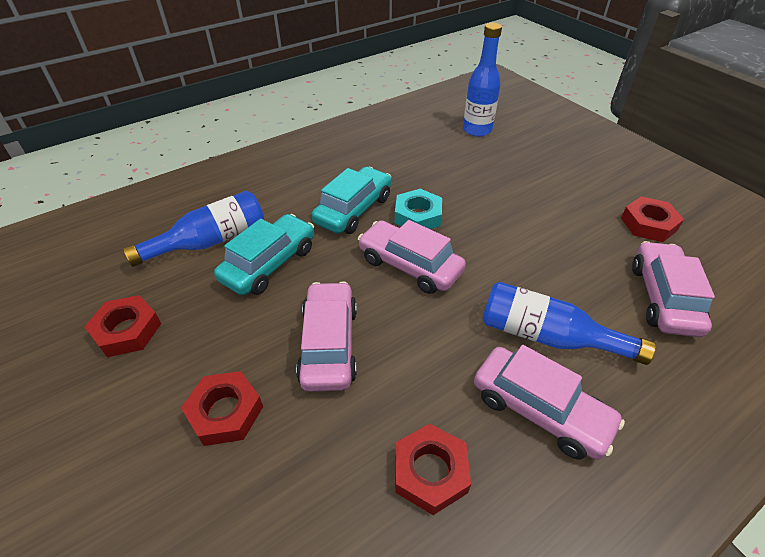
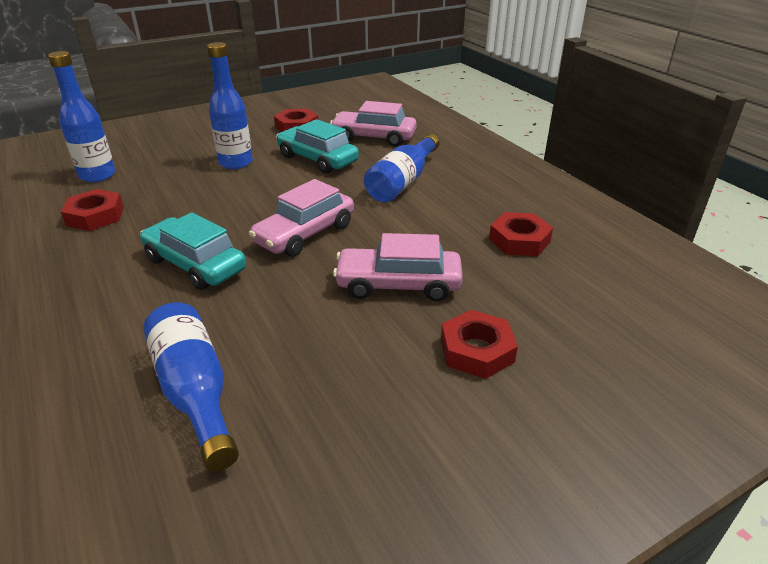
camera: 85 degrees left, 10 degrees down
(127, 330) = (353, 460): red nut -> red nut (95, 216)
(269, 264) = (266, 330): turquoise car -> turquoise car (317, 159)
(418, 216) = (230, 224): turquoise nut -> none
(533, 196) = (236, 163): none -> blue bottle
(539, 410) = (466, 194): pink car -> none

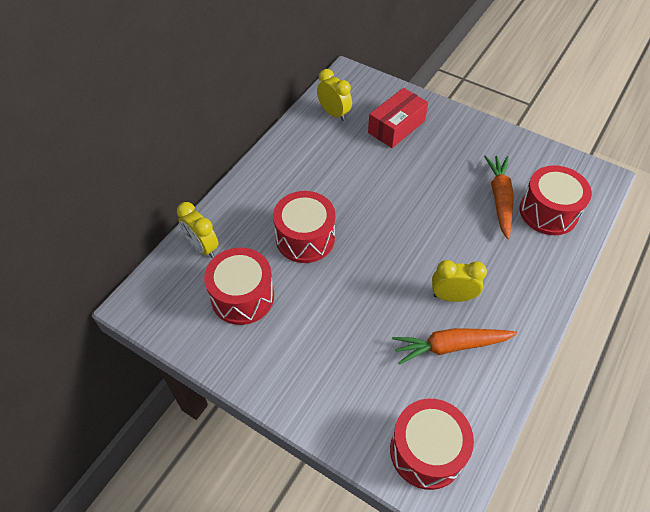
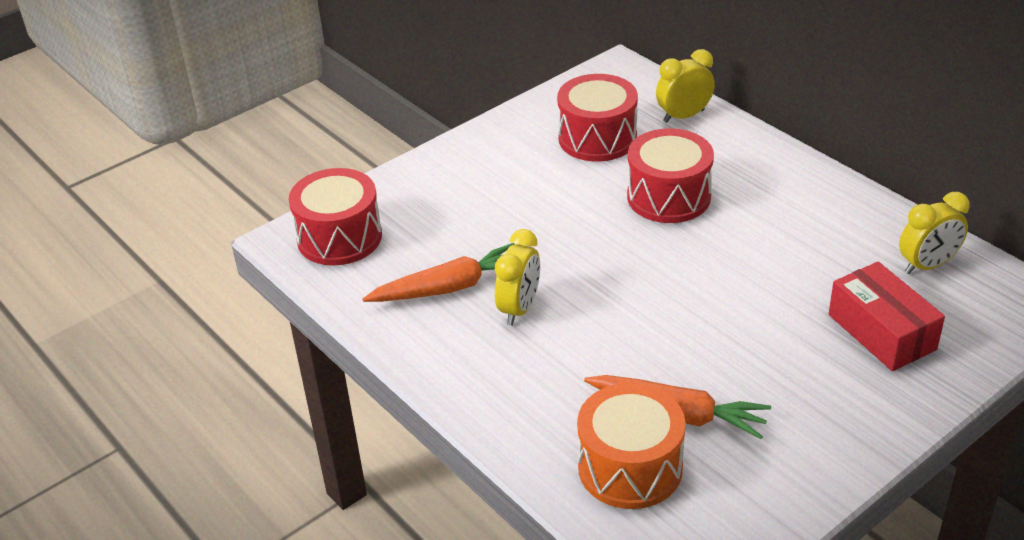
camera: 110 degrees right, 15 degrees down
(450, 346) = (449, 287): orange carrot -> orange carrot turned 60 degrees clockwise
(548, 212) = (630, 467): red drum -> orange drum

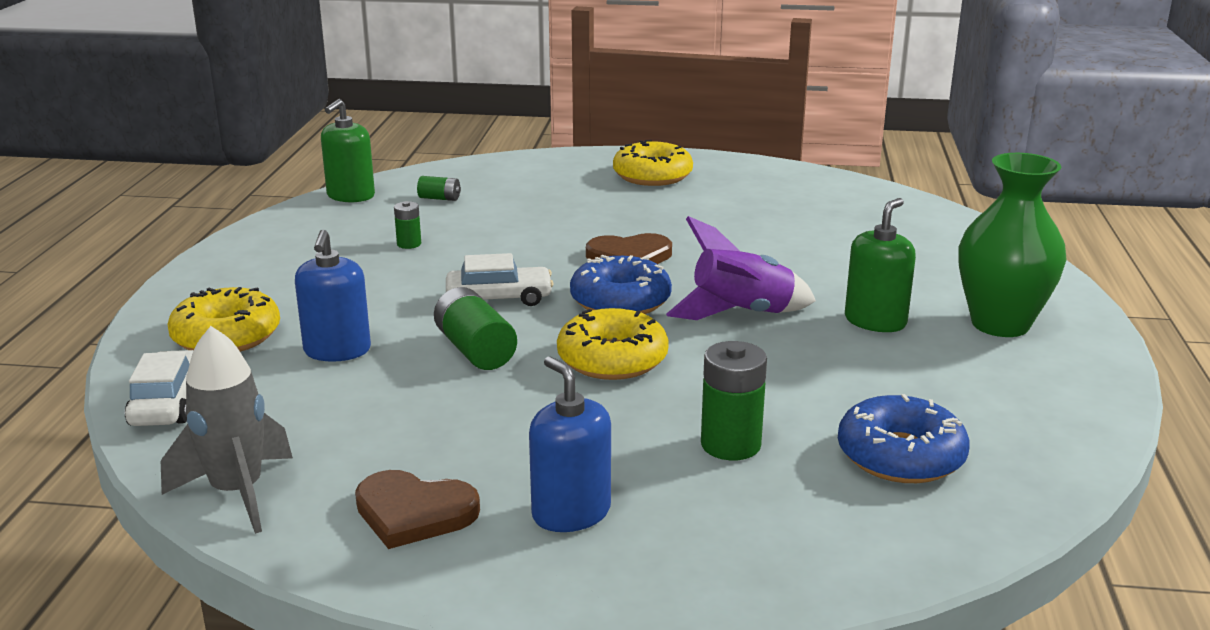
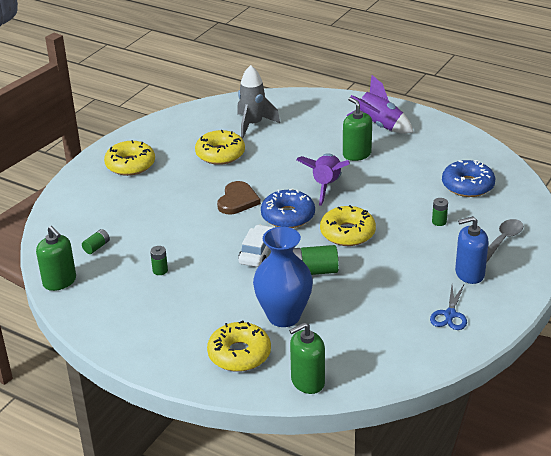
camera: 65 degrees left, 10 degrees up
(168, 403) = (307, 381): white car -> green soap dispenser
(237, 493) = (409, 364): grey rocket -> grey rocket (253, 125)
(337, 351) = (284, 316): blue soap dispenser -> blue vase
(414, 512) = (450, 314): brown heart -> blue scissors
(729, 537) = (502, 240): none -> grey spoon
(730, 444) = (439, 222): green battery -> green battery, size x0.55
(745, 221) = (220, 154): none -> yellow donut
(1000, 324) = (379, 126): green vase -> purple rocket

+++++

- **Exercise requirements**:
Your reply should consist of the data, transcribed exactly, and should hold no pictures.

- **Response box**:
camera: 85 degrees left, 10 degrees down
(127, 330) = (353, 460): red nut -> red nut (95, 216)
(269, 264) = (266, 330): turquoise car -> turquoise car (317, 159)
(418, 216) = (230, 224): turquoise nut -> none
(533, 196) = (236, 163): none -> blue bottle
(539, 410) = (466, 194): pink car -> none

camera: 110 degrees right, 15 degrees down
(450, 346) = (449, 287): orange carrot -> orange carrot turned 60 degrees clockwise
(548, 212) = (630, 467): red drum -> orange drum

camera: 65 degrees left, 10 degrees up
(168, 403) = (307, 381): white car -> green soap dispenser
(237, 493) = (409, 364): grey rocket -> grey rocket (253, 125)
(337, 351) = (284, 316): blue soap dispenser -> blue vase
(414, 512) = (450, 314): brown heart -> blue scissors
(729, 537) = (502, 240): none -> grey spoon
(730, 444) = (439, 222): green battery -> green battery, size x0.55
(745, 221) = (220, 154): none -> yellow donut
(1000, 324) = (379, 126): green vase -> purple rocket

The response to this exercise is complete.